**What you are asked to do:** Copy every line of the records exactly, without including the images.

**Supplied data:**
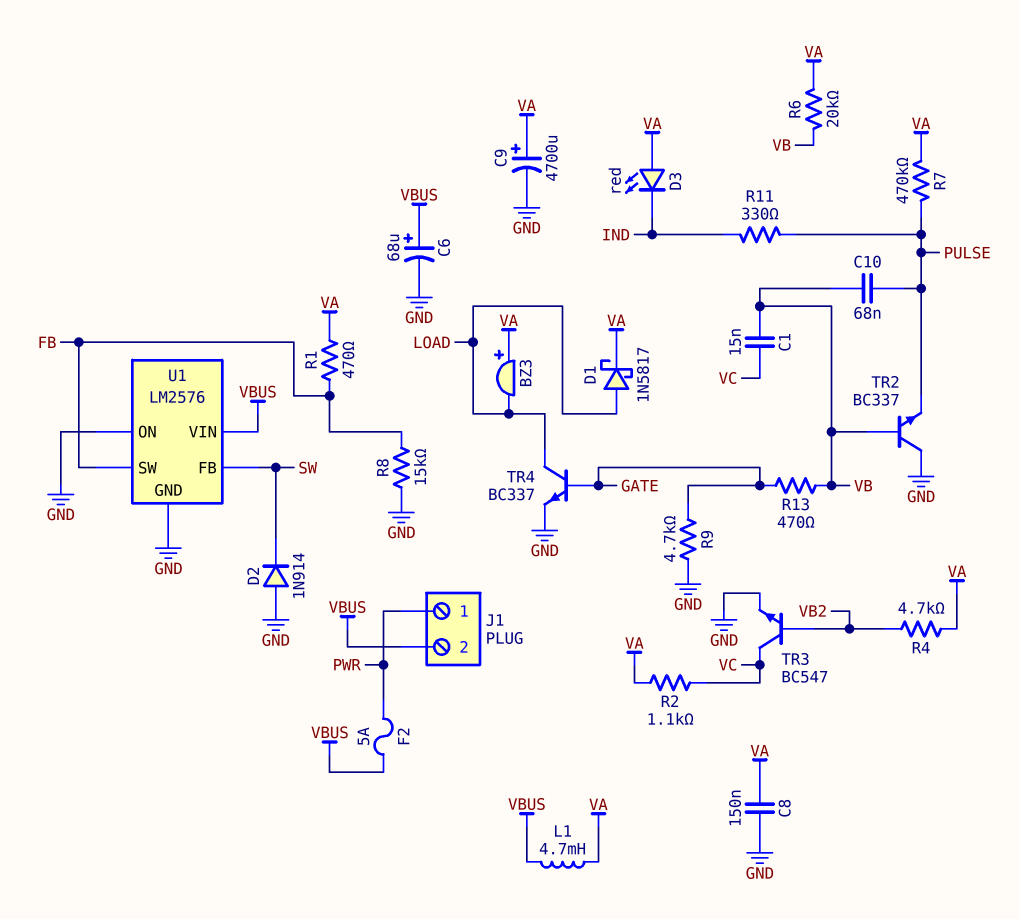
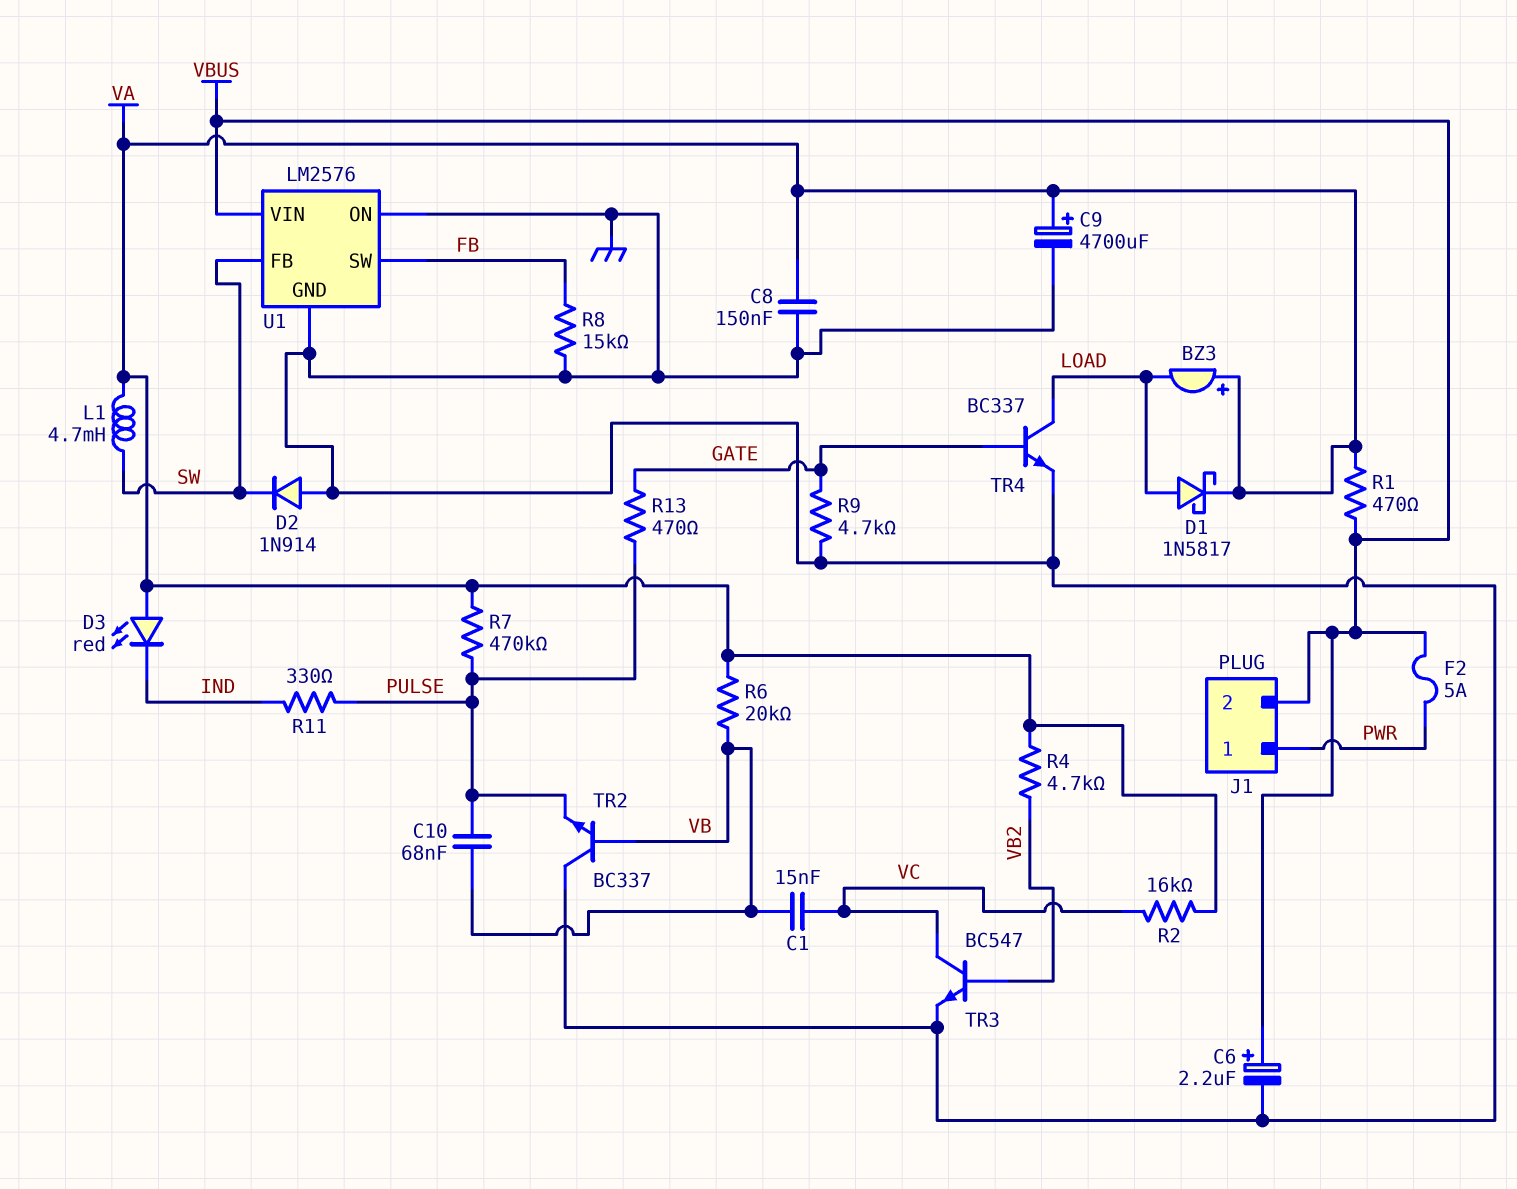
C6: 68uF (plus VBUS, minus GND) -> 2.2uF (plus VBUS, minus GND)
L1: 4.7mH (VA, VBUS) -> 4.7mH (SW, VA)
R1: 470 (FB, VA) -> 470 (VA, VBUS)
R2: 1.1k (VA, VC) -> 16k (VA, VC)
R13: 470 (GATE, VB) -> 470 (GATE, PULSE)

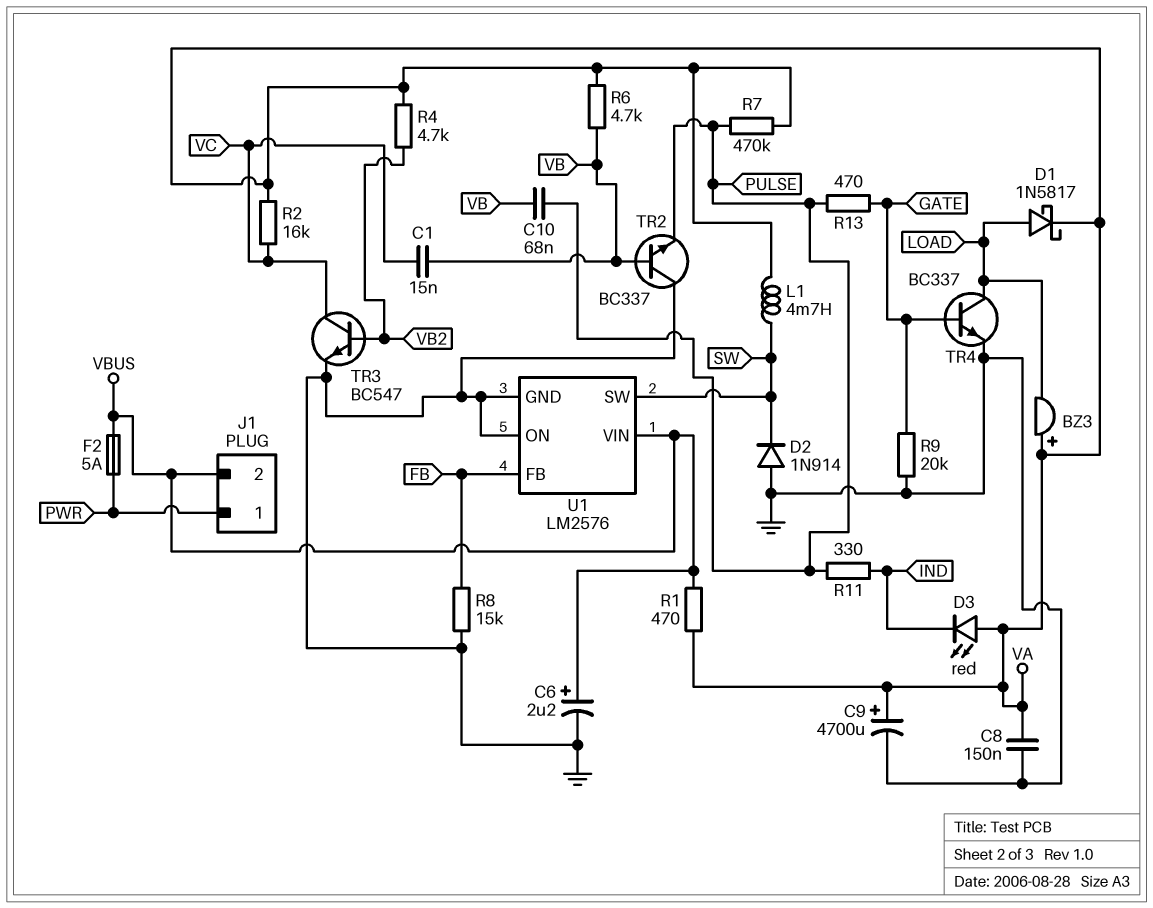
R6: 20k (VA, VB) -> 4.7k (VA, VB)
R9: 4.7k (GATE, GND) -> 20k (GATE, GND)
U1 pin FB: SW -> FB
U1 pin SW: FB -> SW

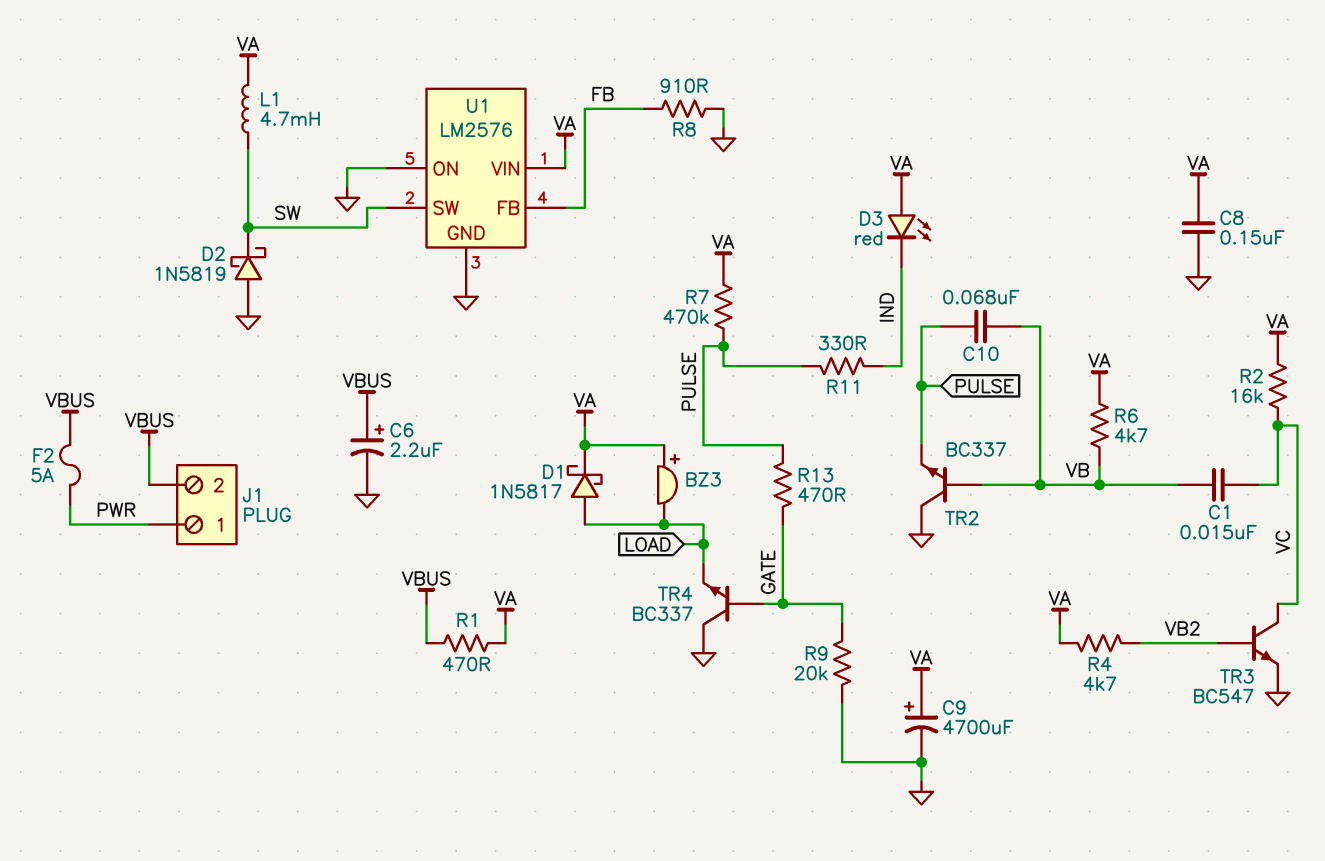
D2: diode 1N914 (A GND, K SW) -> schottky 1N5819 (A GND, K SW)
R8: 15k (FB, GND) -> 910 (FB, GND)
TR4: NPN BC337 (B GATE, C LOAD, E GND) -> NPN BC337 (B GATE, C GND, E LOAD)
U1 pin VIN: VBUS -> VA

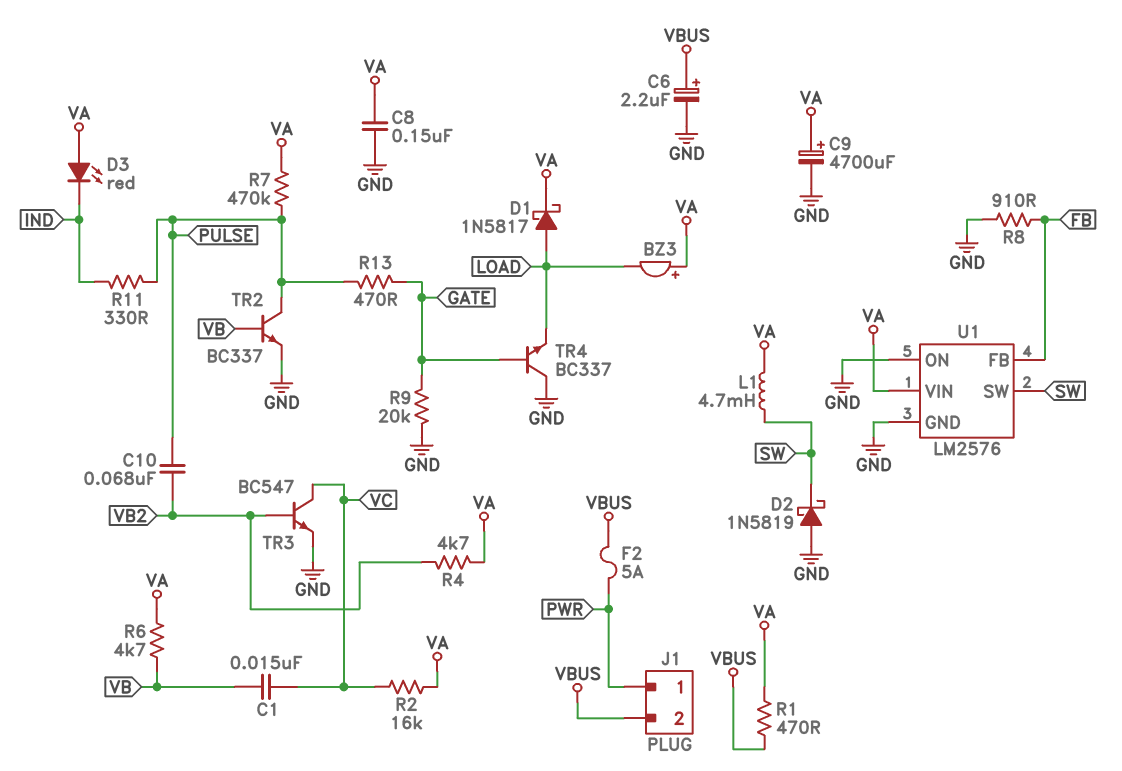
C10: 68nF (PULSE, VB) -> 68nF (PULSE, VB2)
TR2: NPN BC337 (B VB, C GND, E PULSE) -> NPN BC337 (B VB, C PULSE, E GND)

**Output for this exercise:**
C6: 68uF (plus VBUS, minus GND) -> 2.2uF (plus VBUS, minus GND)
L1: 4.7mH (VA, VBUS) -> 4.7mH (SW, VA)
R1: 470 (FB, VA) -> 470 (VA, VBUS)
R2: 1.1k (VA, VC) -> 16k (VA, VC)
R13: 470 (GATE, VB) -> 470 (GATE, PULSE)

R6: 20k (VA, VB) -> 4.7k (VA, VB)
R9: 4.7k (GATE, GND) -> 20k (GATE, GND)
U1 pin FB: SW -> FB
U1 pin SW: FB -> SW

D2: diode 1N914 (A GND, K SW) -> schottky 1N5819 (A GND, K SW)
R8: 15k (FB, GND) -> 910 (FB, GND)
TR4: NPN BC337 (B GATE, C LOAD, E GND) -> NPN BC337 (B GATE, C GND, E LOAD)
U1 pin VIN: VBUS -> VA

C10: 68nF (PULSE, VB) -> 68nF (PULSE, VB2)
TR2: NPN BC337 (B VB, C GND, E PULSE) -> NPN BC337 (B VB, C PULSE, E GND)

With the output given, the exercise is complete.